Data records
☆ ☆ ☆ ☆ ☆ ☆ ☆

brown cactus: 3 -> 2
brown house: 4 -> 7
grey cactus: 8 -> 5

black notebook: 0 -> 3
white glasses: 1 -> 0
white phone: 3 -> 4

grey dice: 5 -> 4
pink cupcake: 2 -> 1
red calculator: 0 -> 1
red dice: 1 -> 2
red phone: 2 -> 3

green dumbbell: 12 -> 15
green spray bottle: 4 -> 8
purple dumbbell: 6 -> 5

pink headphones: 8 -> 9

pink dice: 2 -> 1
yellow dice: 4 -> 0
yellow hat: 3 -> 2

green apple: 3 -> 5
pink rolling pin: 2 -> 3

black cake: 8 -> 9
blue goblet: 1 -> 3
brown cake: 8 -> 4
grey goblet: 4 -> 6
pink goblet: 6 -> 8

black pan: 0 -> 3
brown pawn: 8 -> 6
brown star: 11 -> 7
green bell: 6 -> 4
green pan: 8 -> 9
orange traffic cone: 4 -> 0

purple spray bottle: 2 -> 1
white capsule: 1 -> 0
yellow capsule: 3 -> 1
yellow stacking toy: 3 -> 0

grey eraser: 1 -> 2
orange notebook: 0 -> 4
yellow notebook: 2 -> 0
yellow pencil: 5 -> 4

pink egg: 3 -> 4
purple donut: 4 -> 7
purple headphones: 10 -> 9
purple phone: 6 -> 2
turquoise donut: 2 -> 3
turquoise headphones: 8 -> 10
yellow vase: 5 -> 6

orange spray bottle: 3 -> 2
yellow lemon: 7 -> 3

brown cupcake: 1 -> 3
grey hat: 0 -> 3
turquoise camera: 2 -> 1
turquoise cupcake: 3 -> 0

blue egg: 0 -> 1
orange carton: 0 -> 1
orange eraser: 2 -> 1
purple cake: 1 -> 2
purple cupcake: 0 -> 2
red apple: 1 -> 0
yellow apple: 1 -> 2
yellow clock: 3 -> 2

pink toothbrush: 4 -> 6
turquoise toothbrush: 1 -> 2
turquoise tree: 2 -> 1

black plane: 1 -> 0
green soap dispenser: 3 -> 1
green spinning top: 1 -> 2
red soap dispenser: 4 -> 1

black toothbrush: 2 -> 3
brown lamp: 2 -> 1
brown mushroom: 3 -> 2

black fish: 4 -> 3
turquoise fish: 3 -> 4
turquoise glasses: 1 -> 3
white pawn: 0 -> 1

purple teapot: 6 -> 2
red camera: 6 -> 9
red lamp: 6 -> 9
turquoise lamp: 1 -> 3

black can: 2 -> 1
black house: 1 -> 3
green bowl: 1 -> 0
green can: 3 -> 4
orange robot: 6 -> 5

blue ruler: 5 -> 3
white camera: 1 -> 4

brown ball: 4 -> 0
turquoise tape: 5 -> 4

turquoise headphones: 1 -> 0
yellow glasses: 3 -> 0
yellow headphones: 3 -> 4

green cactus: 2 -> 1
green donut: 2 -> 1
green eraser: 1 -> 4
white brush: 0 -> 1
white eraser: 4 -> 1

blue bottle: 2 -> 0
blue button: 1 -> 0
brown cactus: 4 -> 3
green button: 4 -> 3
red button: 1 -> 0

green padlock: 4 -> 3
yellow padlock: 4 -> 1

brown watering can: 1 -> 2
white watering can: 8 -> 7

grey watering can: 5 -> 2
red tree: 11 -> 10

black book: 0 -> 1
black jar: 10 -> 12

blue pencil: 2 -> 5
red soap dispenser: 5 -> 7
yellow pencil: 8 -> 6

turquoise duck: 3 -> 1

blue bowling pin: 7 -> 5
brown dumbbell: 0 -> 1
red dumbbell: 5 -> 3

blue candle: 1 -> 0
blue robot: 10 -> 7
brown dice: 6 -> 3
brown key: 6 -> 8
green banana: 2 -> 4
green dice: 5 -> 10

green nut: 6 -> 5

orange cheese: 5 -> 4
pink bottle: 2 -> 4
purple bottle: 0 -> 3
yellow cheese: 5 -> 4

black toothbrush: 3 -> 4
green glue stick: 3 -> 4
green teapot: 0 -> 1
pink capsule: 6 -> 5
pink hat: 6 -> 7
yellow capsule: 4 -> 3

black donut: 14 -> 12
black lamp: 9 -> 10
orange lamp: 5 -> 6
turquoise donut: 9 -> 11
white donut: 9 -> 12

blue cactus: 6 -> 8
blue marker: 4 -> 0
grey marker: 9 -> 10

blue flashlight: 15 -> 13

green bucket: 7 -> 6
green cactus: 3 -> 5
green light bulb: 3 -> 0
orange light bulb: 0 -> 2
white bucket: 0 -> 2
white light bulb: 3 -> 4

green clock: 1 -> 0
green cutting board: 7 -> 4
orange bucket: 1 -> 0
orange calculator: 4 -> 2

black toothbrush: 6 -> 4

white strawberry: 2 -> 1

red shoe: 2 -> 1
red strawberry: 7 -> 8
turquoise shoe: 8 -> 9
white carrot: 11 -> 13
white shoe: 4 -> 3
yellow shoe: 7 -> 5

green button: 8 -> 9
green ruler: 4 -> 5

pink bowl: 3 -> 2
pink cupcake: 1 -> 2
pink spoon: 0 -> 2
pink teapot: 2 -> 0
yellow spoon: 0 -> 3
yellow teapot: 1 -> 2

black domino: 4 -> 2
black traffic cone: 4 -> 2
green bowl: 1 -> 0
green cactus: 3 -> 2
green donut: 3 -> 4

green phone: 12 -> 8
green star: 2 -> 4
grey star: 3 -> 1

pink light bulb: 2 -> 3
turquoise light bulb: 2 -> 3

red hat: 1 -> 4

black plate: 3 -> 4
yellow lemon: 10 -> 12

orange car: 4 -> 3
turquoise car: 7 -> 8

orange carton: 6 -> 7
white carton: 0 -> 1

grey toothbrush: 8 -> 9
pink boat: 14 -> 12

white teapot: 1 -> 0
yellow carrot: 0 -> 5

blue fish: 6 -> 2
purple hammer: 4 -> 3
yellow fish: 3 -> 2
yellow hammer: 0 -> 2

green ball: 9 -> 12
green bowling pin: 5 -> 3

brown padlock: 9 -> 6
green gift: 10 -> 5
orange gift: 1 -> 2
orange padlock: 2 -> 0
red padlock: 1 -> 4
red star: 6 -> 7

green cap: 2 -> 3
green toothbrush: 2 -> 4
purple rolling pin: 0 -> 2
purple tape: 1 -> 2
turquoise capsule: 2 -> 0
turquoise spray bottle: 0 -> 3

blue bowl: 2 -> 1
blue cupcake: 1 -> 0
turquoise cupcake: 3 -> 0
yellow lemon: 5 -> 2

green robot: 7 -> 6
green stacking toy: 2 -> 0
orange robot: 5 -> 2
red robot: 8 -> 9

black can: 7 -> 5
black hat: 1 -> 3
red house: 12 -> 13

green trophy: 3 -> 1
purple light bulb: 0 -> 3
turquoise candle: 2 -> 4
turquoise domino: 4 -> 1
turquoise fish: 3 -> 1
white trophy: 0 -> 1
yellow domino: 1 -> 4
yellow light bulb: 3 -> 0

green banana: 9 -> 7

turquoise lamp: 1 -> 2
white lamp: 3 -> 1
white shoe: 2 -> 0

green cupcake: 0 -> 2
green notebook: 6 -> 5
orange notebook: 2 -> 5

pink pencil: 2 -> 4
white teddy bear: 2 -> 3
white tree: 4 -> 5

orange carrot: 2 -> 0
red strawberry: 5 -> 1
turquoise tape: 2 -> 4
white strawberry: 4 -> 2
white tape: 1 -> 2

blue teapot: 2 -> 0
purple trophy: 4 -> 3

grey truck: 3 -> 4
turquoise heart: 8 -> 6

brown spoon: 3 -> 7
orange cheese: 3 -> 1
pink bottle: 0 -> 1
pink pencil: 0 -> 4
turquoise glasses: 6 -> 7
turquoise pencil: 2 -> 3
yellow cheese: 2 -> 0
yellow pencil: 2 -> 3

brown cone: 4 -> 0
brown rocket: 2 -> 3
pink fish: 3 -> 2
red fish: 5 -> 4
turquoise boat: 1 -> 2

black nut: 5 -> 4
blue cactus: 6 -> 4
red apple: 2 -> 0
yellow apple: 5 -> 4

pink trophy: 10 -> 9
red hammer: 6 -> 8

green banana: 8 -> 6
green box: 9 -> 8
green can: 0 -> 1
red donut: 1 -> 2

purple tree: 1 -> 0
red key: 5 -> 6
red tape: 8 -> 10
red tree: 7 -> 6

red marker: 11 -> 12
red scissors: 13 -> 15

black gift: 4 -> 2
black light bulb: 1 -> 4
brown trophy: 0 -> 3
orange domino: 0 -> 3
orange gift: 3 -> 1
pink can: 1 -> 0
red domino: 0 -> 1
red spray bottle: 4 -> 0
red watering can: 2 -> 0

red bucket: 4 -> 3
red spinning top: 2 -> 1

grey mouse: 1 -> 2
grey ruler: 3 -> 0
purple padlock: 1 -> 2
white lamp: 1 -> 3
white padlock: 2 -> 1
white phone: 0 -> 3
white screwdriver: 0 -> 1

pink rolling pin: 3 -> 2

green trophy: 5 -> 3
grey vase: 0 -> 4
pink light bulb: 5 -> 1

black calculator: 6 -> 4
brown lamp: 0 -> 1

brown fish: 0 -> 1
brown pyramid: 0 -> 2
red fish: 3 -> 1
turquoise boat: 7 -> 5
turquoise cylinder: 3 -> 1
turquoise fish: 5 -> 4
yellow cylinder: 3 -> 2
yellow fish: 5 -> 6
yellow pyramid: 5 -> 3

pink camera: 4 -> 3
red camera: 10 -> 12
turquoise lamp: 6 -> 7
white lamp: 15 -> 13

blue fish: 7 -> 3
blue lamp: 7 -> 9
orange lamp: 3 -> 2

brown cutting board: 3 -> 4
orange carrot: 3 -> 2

☆ ☆ ☆ ☆ ☆ ☆ ☆

TASK TO COMPLETE: Write out word for word only the lines from the start of the entries down to the line with "purple phone: 6 -> 2", please, including both ends.

TASK OUTPUT:
brown cactus: 3 -> 2
brown house: 4 -> 7
grey cactus: 8 -> 5

black notebook: 0 -> 3
white glasses: 1 -> 0
white phone: 3 -> 4

grey dice: 5 -> 4
pink cupcake: 2 -> 1
red calculator: 0 -> 1
red dice: 1 -> 2
red phone: 2 -> 3

green dumbbell: 12 -> 15
green spray bottle: 4 -> 8
purple dumbbell: 6 -> 5

pink headphones: 8 -> 9

pink dice: 2 -> 1
yellow dice: 4 -> 0
yellow hat: 3 -> 2

green apple: 3 -> 5
pink rolling pin: 2 -> 3

black cake: 8 -> 9
blue goblet: 1 -> 3
brown cake: 8 -> 4
grey goblet: 4 -> 6
pink goblet: 6 -> 8

black pan: 0 -> 3
brown pawn: 8 -> 6
brown star: 11 -> 7
green bell: 6 -> 4
green pan: 8 -> 9
orange traffic cone: 4 -> 0

purple spray bottle: 2 -> 1
white capsule: 1 -> 0
yellow capsule: 3 -> 1
yellow stacking toy: 3 -> 0

grey eraser: 1 -> 2
orange notebook: 0 -> 4
yellow notebook: 2 -> 0
yellow pencil: 5 -> 4

pink egg: 3 -> 4
purple donut: 4 -> 7
purple headphones: 10 -> 9
purple phone: 6 -> 2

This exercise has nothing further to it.